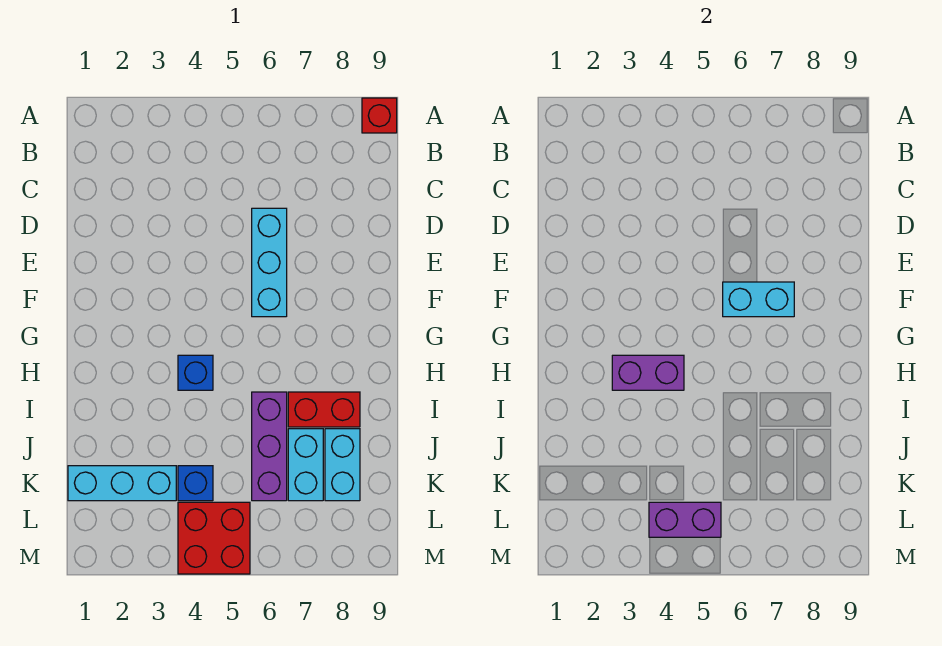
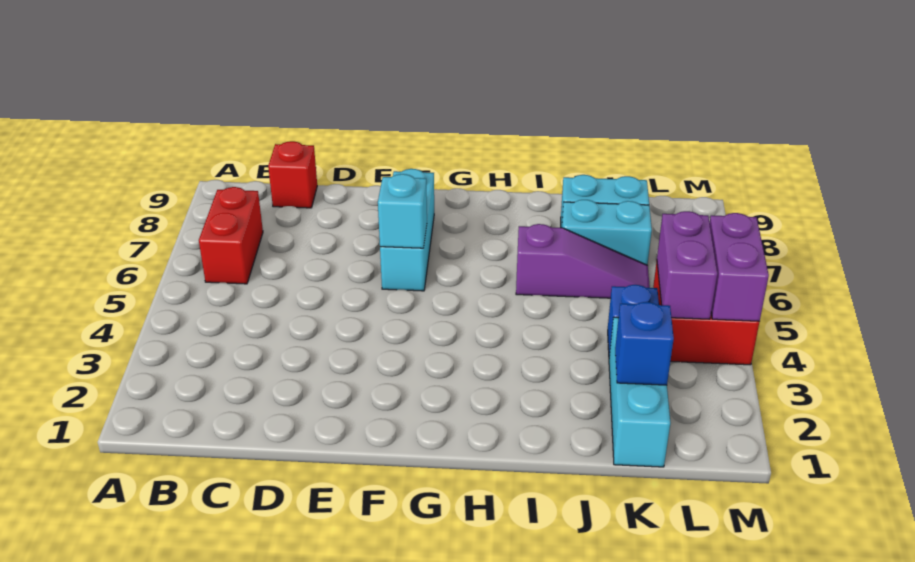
red brick A9 level 1 -> red brick C9 level 1
cyan brick D6:F6 level 1 -> cyan brick F6:F8 level 1
cyan brick F6:F7 level 2 -> cyan brick F6 level 2
purple brick H3:H4 level 2 -> purple brick M4:M5 level 2
blue brick H4 level 1 -> blue brick K2 level 2
purple brick I6:K6 level 1 -> purple slope I6:K6 level 1 top I
red brick I7:I8 level 1 -> red brick B6:B7 level 1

- _ACTIVITY_:
The answer should consist of every line above in which "purple" appears.

- _REPLY TO THE EXERCISE_:
purple brick H3:H4 level 2 -> purple brick M4:M5 level 2
purple brick I6:K6 level 1 -> purple slope I6:K6 level 1 top I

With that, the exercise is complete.